> [WORK ORDER] Please write out only the lines running from the one with "D4: diode 1N4004 (A AGND, K MID2) -> none" through the last line of the listing, each exactly as given.

> [EXTRACTED MATERIAL]
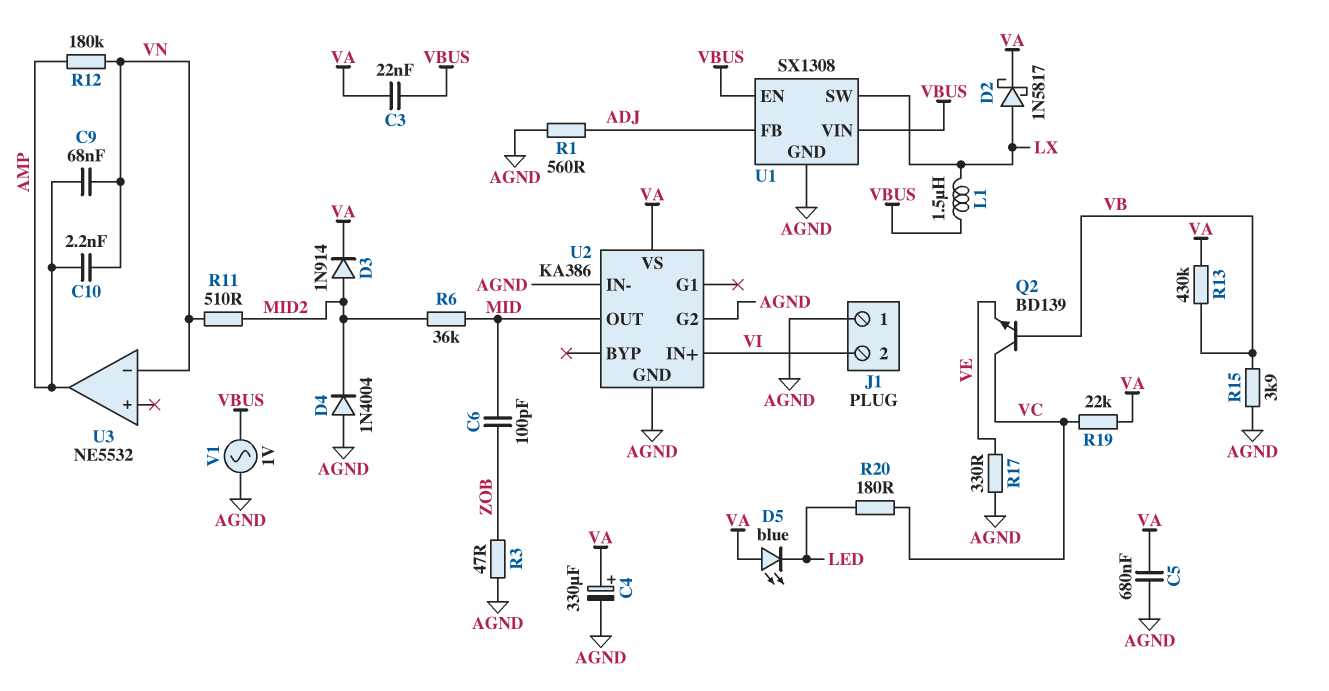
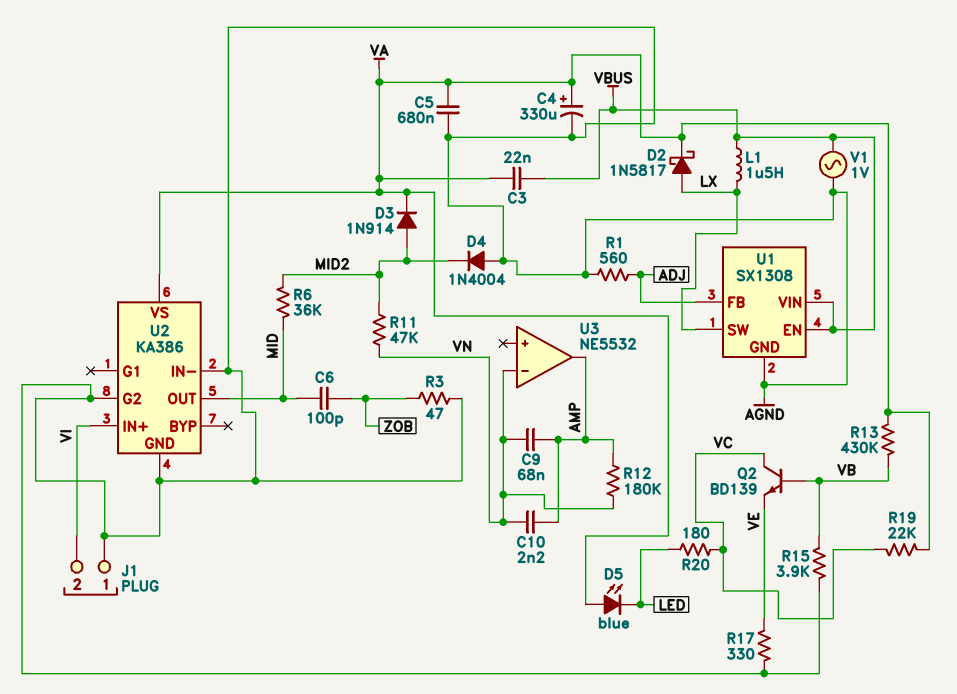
R11: 510 (MID2, VN) -> 47k (MID2, VN)

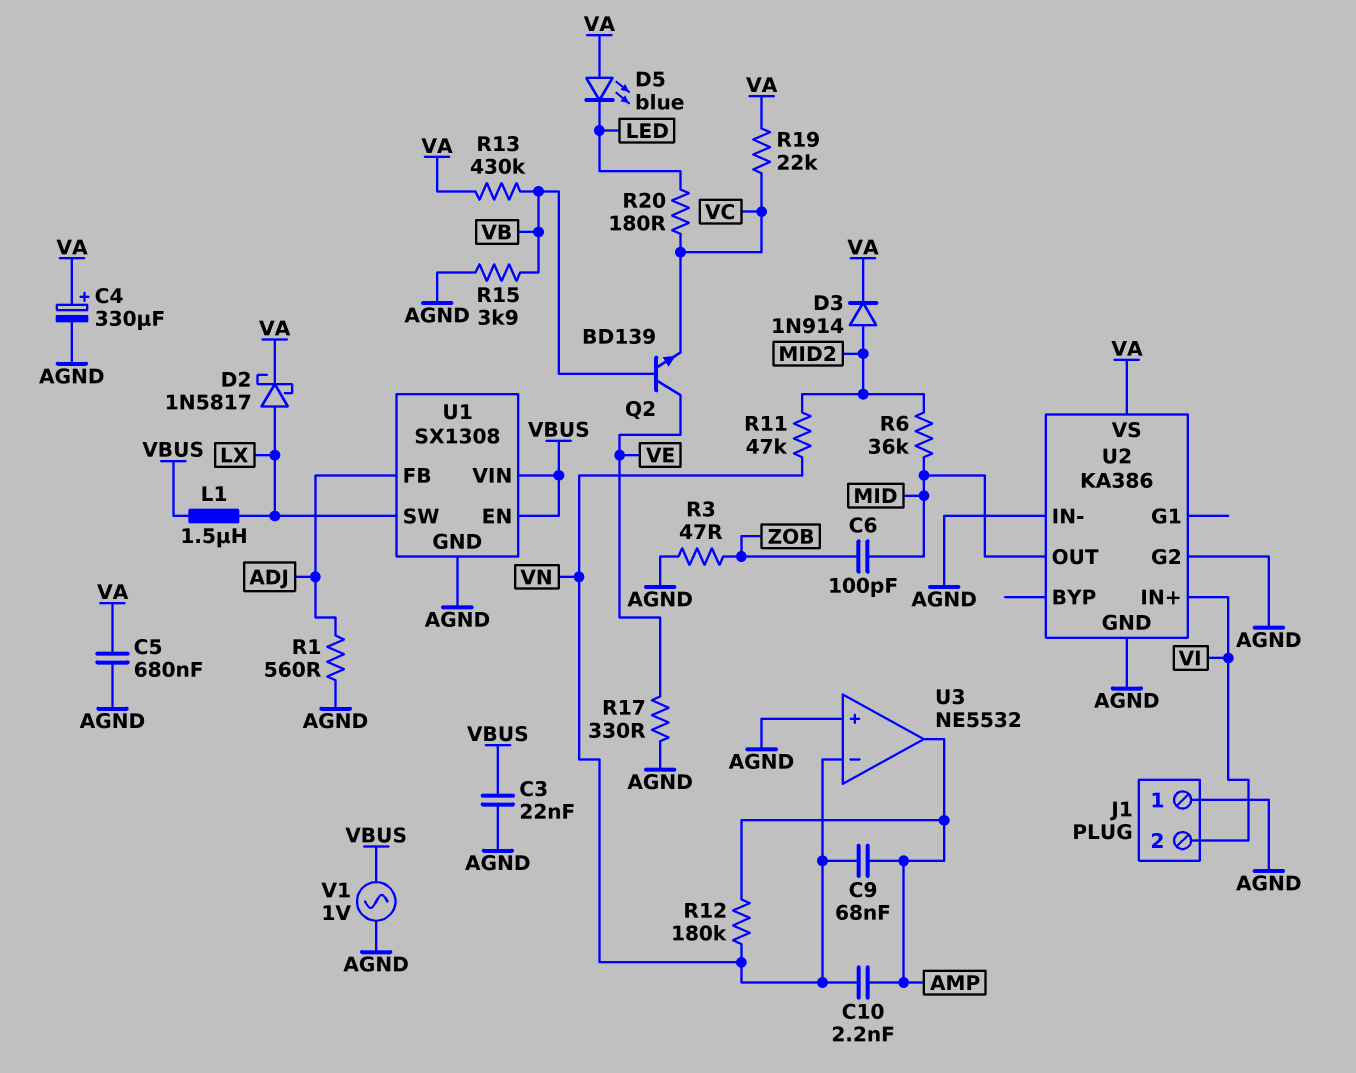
C3: 22nF (VA, VBUS) -> 22nF (AGND, VBUS)
D4: diode 1N4004 (A AGND, K MID2) -> none
Q2: NPN BD139 (B VB, C VC, E VE) -> NPN BD139 (B VB, C VE, E VC)
U3 pin in+: none -> AGND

> [ANSWER FOR THE TASK]
D4: diode 1N4004 (A AGND, K MID2) -> none
Q2: NPN BD139 (B VB, C VC, E VE) -> NPN BD139 (B VB, C VE, E VC)
U3 pin in+: none -> AGND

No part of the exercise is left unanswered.